*** The data ***
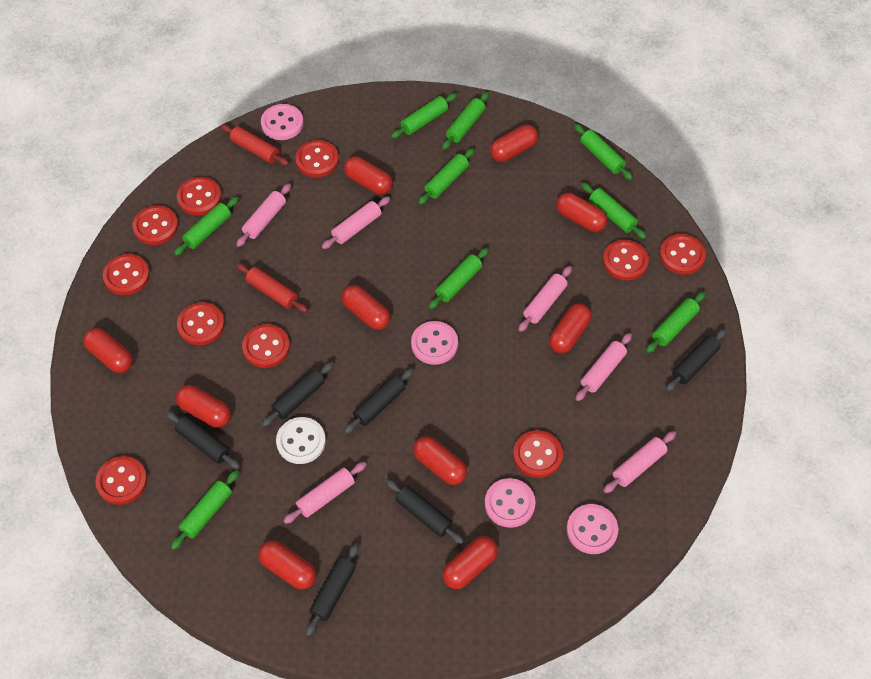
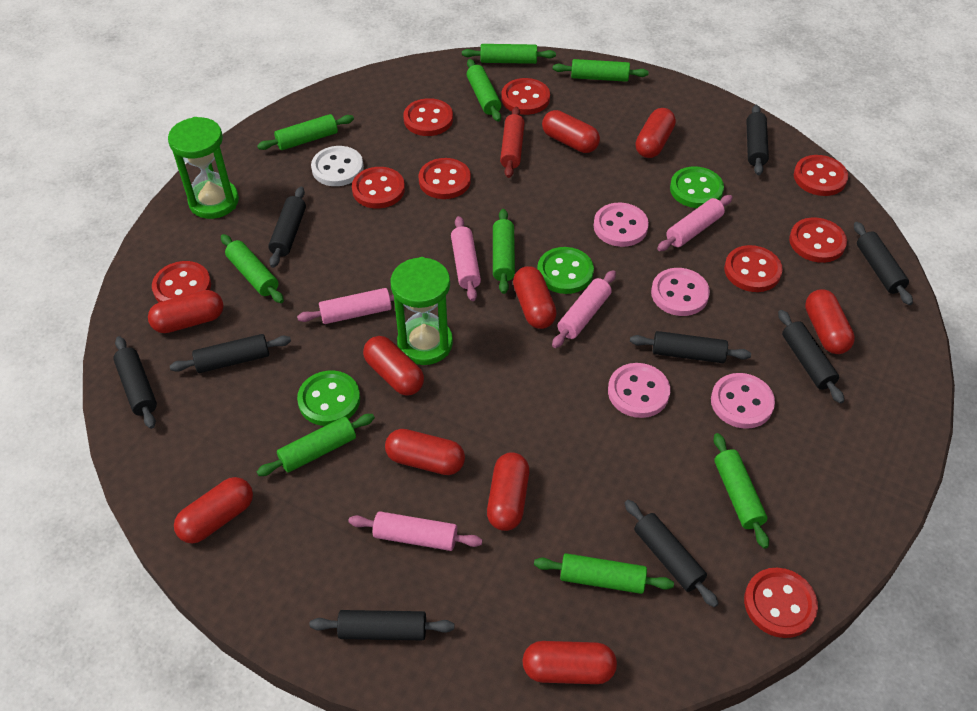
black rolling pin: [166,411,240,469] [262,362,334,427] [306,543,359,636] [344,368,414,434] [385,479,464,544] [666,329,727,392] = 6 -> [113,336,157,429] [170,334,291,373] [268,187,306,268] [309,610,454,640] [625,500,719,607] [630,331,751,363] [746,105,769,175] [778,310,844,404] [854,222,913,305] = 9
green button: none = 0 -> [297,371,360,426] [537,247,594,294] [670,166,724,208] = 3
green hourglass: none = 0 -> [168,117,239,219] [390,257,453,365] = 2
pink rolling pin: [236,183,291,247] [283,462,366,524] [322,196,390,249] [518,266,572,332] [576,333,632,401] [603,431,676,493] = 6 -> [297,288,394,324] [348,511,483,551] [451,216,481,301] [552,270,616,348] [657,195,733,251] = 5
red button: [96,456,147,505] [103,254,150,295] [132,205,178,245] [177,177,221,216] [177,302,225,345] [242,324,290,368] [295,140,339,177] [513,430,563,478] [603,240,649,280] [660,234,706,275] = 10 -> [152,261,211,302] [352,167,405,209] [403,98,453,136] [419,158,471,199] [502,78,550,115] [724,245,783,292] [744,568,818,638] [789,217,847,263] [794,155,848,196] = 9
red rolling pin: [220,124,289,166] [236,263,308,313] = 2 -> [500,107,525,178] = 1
*** End of The data ***
• [What you should do]:
Up to and including the line with "pink rolling pin: [236,183,291,247]", copy the data above from its first line. Skip pictures.

• [Response to this exercise]:
black rolling pin: [166,411,240,469] [262,362,334,427] [306,543,359,636] [344,368,414,434] [385,479,464,544] [666,329,727,392] = 6 -> [113,336,157,429] [170,334,291,373] [268,187,306,268] [309,610,454,640] [625,500,719,607] [630,331,751,363] [746,105,769,175] [778,310,844,404] [854,222,913,305] = 9
green button: none = 0 -> [297,371,360,426] [537,247,594,294] [670,166,724,208] = 3
green hourglass: none = 0 -> [168,117,239,219] [390,257,453,365] = 2
pink rolling pin: [236,183,291,247] [283,462,366,524] [322,196,390,249] [518,266,572,332] [576,333,632,401] [603,431,676,493] = 6 -> [297,288,394,324] [348,511,483,551] [451,216,481,301] [552,270,616,348] [657,195,733,251] = 5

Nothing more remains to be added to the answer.